DATA EXTRACT

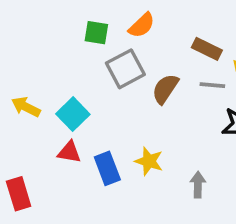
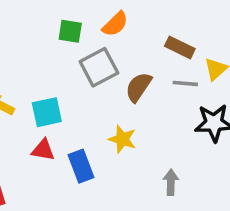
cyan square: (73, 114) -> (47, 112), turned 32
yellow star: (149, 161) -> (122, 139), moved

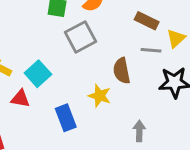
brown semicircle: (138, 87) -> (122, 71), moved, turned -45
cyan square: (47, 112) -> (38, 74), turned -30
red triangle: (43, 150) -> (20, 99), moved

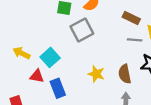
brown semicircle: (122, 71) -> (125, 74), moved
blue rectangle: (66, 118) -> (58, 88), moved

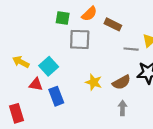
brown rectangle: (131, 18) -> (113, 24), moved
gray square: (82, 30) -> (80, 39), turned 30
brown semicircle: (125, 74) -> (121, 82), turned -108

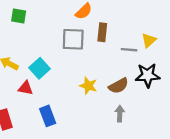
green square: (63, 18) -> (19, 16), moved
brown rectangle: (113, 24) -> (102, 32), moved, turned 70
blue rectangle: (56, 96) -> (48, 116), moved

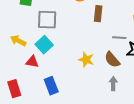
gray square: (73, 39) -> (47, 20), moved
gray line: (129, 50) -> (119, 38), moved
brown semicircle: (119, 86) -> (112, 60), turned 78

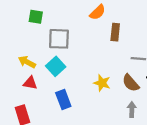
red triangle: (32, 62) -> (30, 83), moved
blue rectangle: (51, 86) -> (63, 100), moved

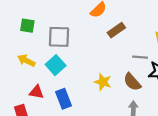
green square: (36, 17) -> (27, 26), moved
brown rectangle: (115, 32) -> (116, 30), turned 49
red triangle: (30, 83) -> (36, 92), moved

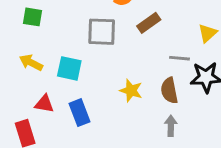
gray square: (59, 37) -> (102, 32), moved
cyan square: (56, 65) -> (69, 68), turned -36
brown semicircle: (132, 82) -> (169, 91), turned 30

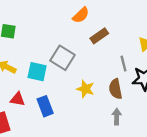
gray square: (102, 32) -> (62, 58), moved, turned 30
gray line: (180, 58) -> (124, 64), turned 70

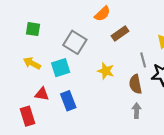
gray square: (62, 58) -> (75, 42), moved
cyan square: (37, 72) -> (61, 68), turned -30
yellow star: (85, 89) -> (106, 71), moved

--

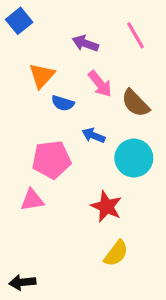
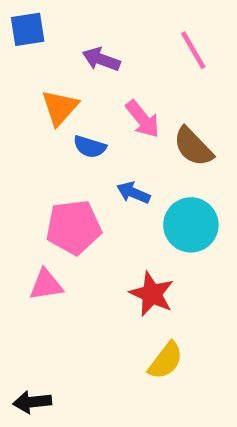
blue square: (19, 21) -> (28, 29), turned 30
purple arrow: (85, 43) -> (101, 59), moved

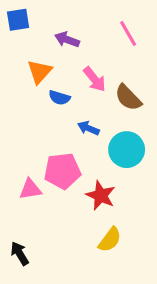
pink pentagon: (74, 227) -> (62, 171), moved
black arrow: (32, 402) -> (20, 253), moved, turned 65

TASK
Find the line with "brown semicircle: (122, 71)" and the line with "yellow star: (85, 89) -> (106, 71), moved" in the records above. Copy both and all lines between them exactly, without pictures.

RESPONSE BELOW
brown semicircle: (122, 71) -> (125, 74), moved
blue rectangle: (66, 118) -> (58, 88), moved

brown rectangle: (131, 18) -> (113, 24), moved
gray square: (82, 30) -> (80, 39), turned 30
brown semicircle: (125, 74) -> (121, 82), turned -108

green square: (63, 18) -> (19, 16), moved
brown rectangle: (113, 24) -> (102, 32), moved, turned 70
blue rectangle: (56, 96) -> (48, 116), moved

gray square: (73, 39) -> (47, 20), moved
gray line: (129, 50) -> (119, 38), moved
brown semicircle: (119, 86) -> (112, 60), turned 78

red triangle: (32, 62) -> (30, 83), moved
blue rectangle: (51, 86) -> (63, 100), moved

green square: (36, 17) -> (27, 26), moved
brown rectangle: (115, 32) -> (116, 30), turned 49
red triangle: (30, 83) -> (36, 92), moved

gray square: (59, 37) -> (102, 32), moved
cyan square: (56, 65) -> (69, 68), turned -36
brown semicircle: (132, 82) -> (169, 91), turned 30

gray square: (102, 32) -> (62, 58), moved, turned 30
gray line: (180, 58) -> (124, 64), turned 70

gray square: (62, 58) -> (75, 42), moved
cyan square: (37, 72) -> (61, 68), turned -30
yellow star: (85, 89) -> (106, 71), moved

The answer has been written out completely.